(begin)

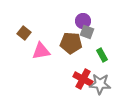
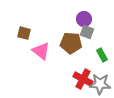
purple circle: moved 1 px right, 2 px up
brown square: rotated 24 degrees counterclockwise
pink triangle: rotated 48 degrees clockwise
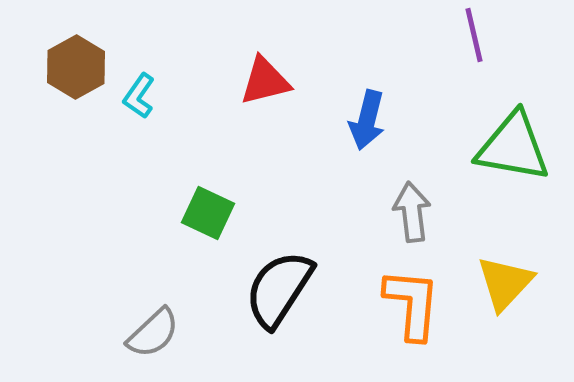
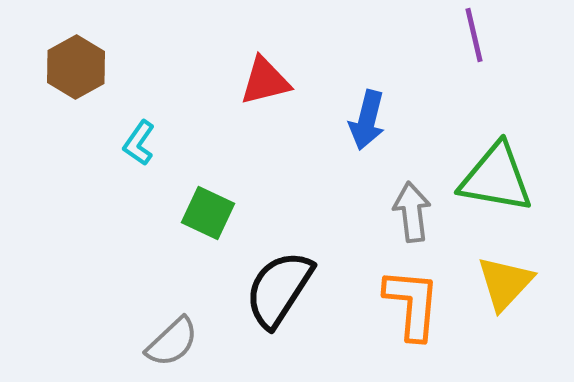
cyan L-shape: moved 47 px down
green triangle: moved 17 px left, 31 px down
gray semicircle: moved 19 px right, 9 px down
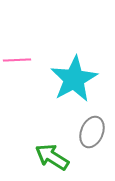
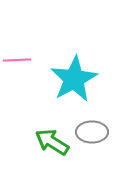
gray ellipse: rotated 68 degrees clockwise
green arrow: moved 15 px up
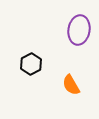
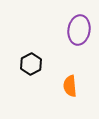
orange semicircle: moved 1 px left, 1 px down; rotated 25 degrees clockwise
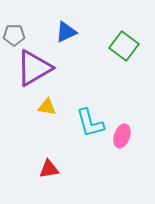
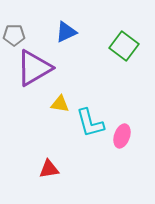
yellow triangle: moved 13 px right, 3 px up
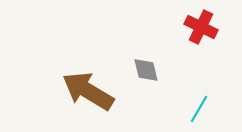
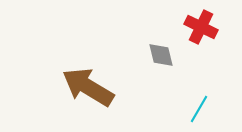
gray diamond: moved 15 px right, 15 px up
brown arrow: moved 4 px up
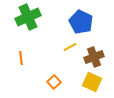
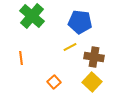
green cross: moved 4 px right, 1 px up; rotated 25 degrees counterclockwise
blue pentagon: moved 1 px left; rotated 20 degrees counterclockwise
brown cross: rotated 30 degrees clockwise
yellow square: rotated 18 degrees clockwise
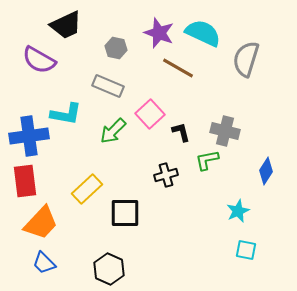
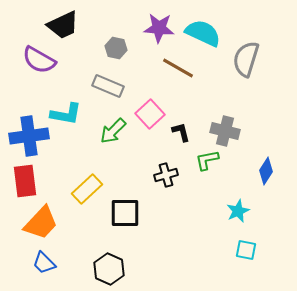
black trapezoid: moved 3 px left
purple star: moved 5 px up; rotated 16 degrees counterclockwise
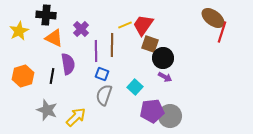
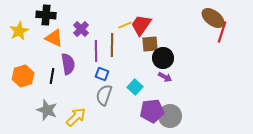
red trapezoid: moved 2 px left
brown square: rotated 24 degrees counterclockwise
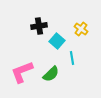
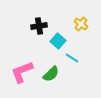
yellow cross: moved 5 px up
cyan square: moved 1 px right
cyan line: rotated 48 degrees counterclockwise
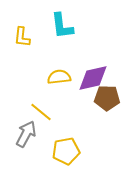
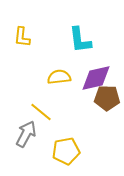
cyan L-shape: moved 18 px right, 14 px down
purple diamond: moved 3 px right
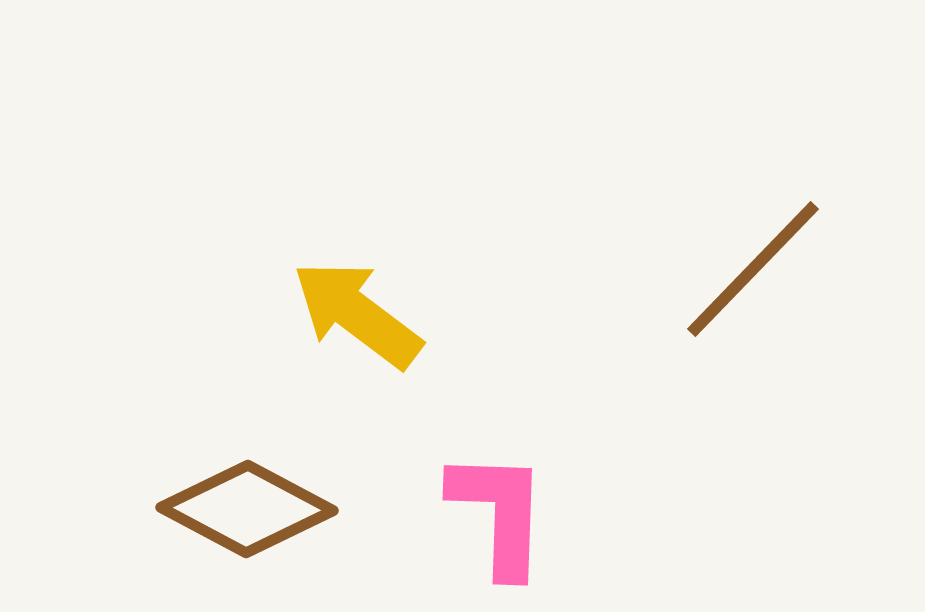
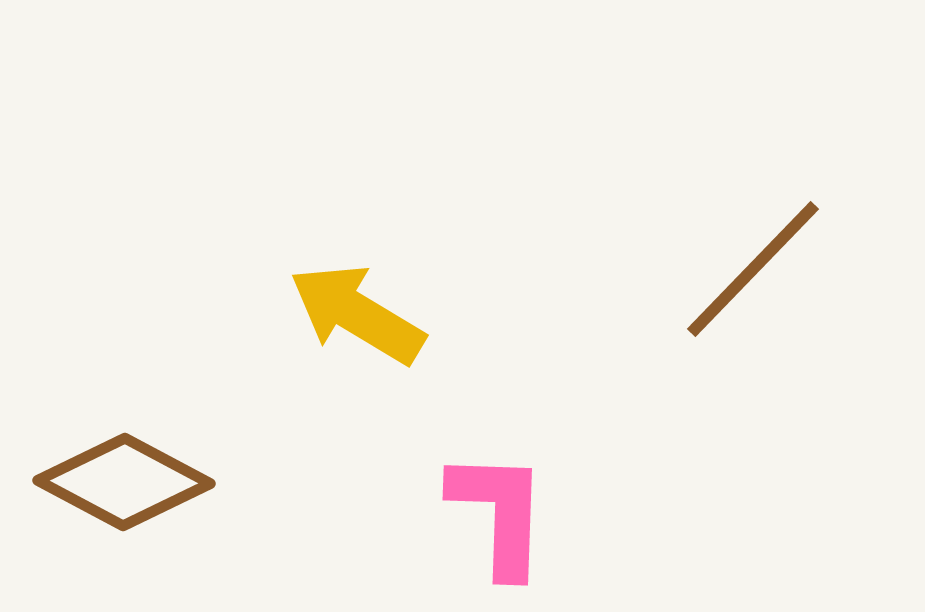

(end)

§ WHAT IS REQUIRED:
Format the lines above as a JSON list of strings with one string per line, skipping any blank lines and leaving out the pictures.

§ IN RESPONSE:
[
  "purple circle: moved 1 px right, 2 px up",
  "brown square: rotated 24 degrees counterclockwise",
  "pink triangle: rotated 48 degrees clockwise",
  "cyan L-shape: moved 47 px down",
  "green triangle: moved 17 px left, 31 px down",
  "gray semicircle: moved 19 px right, 9 px down",
  "gray ellipse: rotated 68 degrees clockwise",
  "green arrow: moved 15 px up",
  "orange semicircle: moved 1 px left, 1 px down; rotated 25 degrees clockwise",
  "yellow triangle: moved 13 px right, 3 px up",
  "gray diamond: moved 15 px right, 15 px up",
  "brown arrow: moved 4 px up",
  "green cross: moved 4 px right, 1 px up; rotated 25 degrees counterclockwise",
  "blue pentagon: moved 1 px left; rotated 20 degrees counterclockwise",
  "brown cross: rotated 30 degrees clockwise",
  "yellow square: rotated 18 degrees clockwise",
  "black trapezoid: moved 3 px left",
  "purple star: moved 5 px up; rotated 16 degrees counterclockwise",
  "red trapezoid: moved 2 px left",
  "brown square: rotated 24 degrees counterclockwise",
  "yellow cross: moved 5 px up",
  "cyan square: moved 1 px right",
  "cyan line: rotated 48 degrees counterclockwise",
  "cyan L-shape: moved 18 px right, 14 px down",
  "purple diamond: moved 3 px right"
]